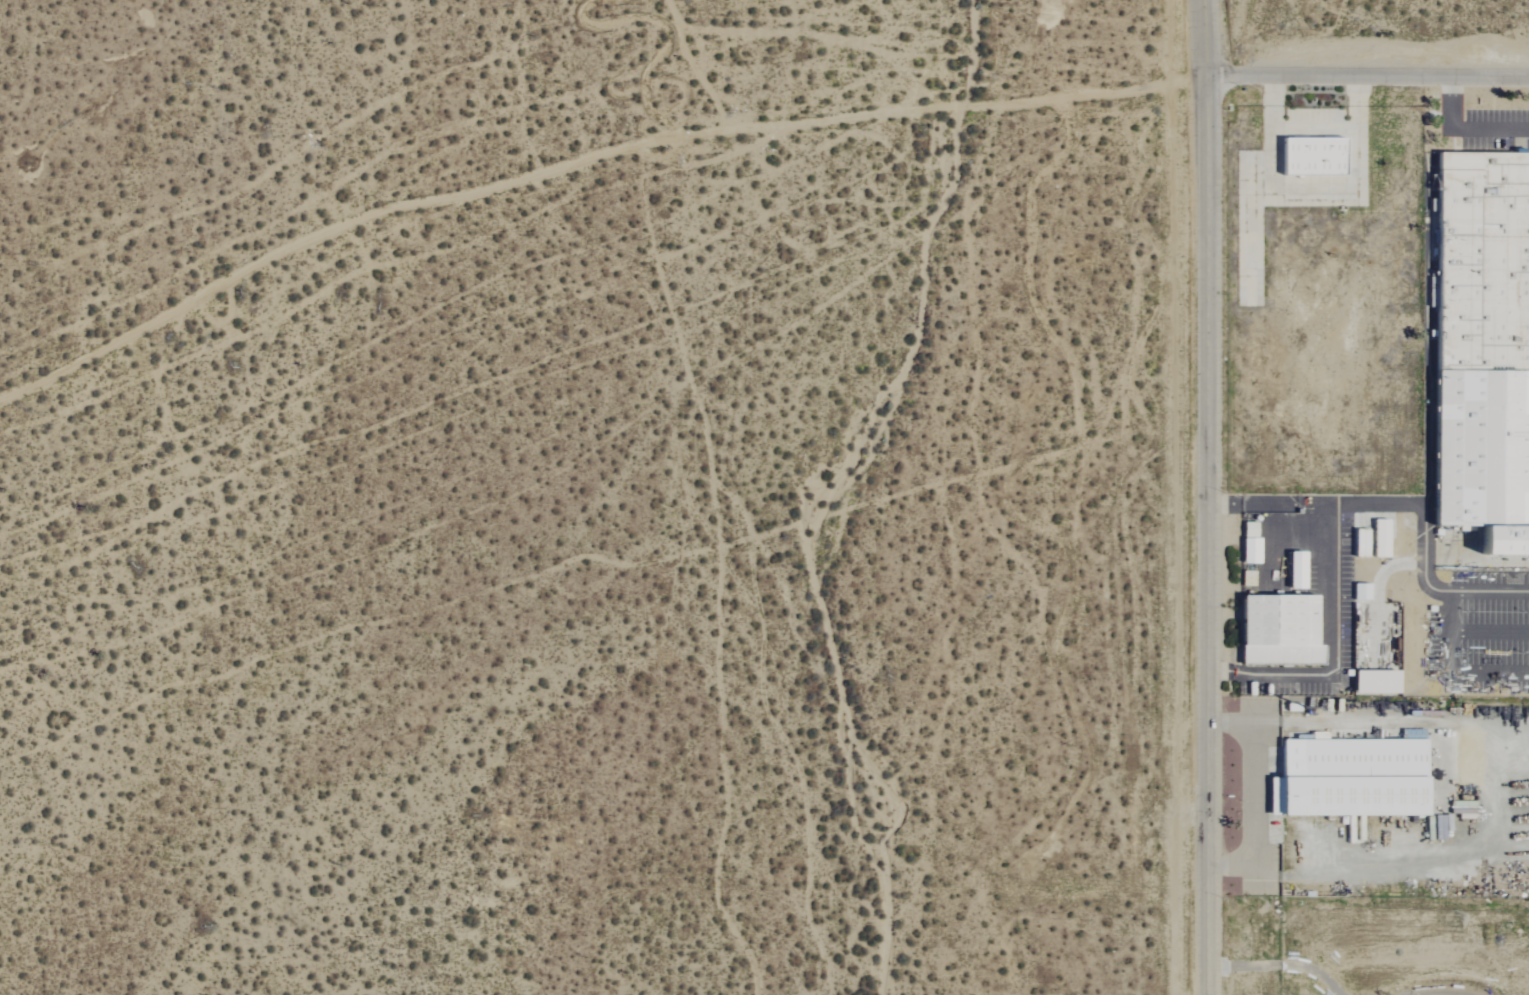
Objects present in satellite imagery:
road: (1368, 84)
road: (1313, 129)
road: (1469, 130)
building: (1309, 155)
building: (1481, 348)
road: (1209, 497)
road: (1267, 504)
road: (1354, 505)
building: (1247, 530)
building: (1377, 538)
building: (1357, 542)
building: (1248, 550)
building: (1293, 570)
building: (1359, 591)
road: (1490, 591)
building: (1276, 630)
road: (1489, 632)
building: (1372, 681)
building: (1352, 779)
road: (1254, 793)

■ ■ ■ ■ ■

▶ **Exercise goal**: Retype the whole listing exactly and leave the pictures out.

▶ **Answer**:
Objects present in satellite imagery:
road: (1368, 84)
road: (1313, 129)
road: (1469, 130)
building: (1309, 155)
building: (1481, 348)
road: (1209, 497)
road: (1267, 504)
road: (1354, 505)
building: (1247, 530)
building: (1377, 538)
building: (1357, 542)
building: (1248, 550)
building: (1293, 570)
building: (1359, 591)
road: (1490, 591)
building: (1276, 630)
road: (1489, 632)
building: (1372, 681)
building: (1352, 779)
road: (1254, 793)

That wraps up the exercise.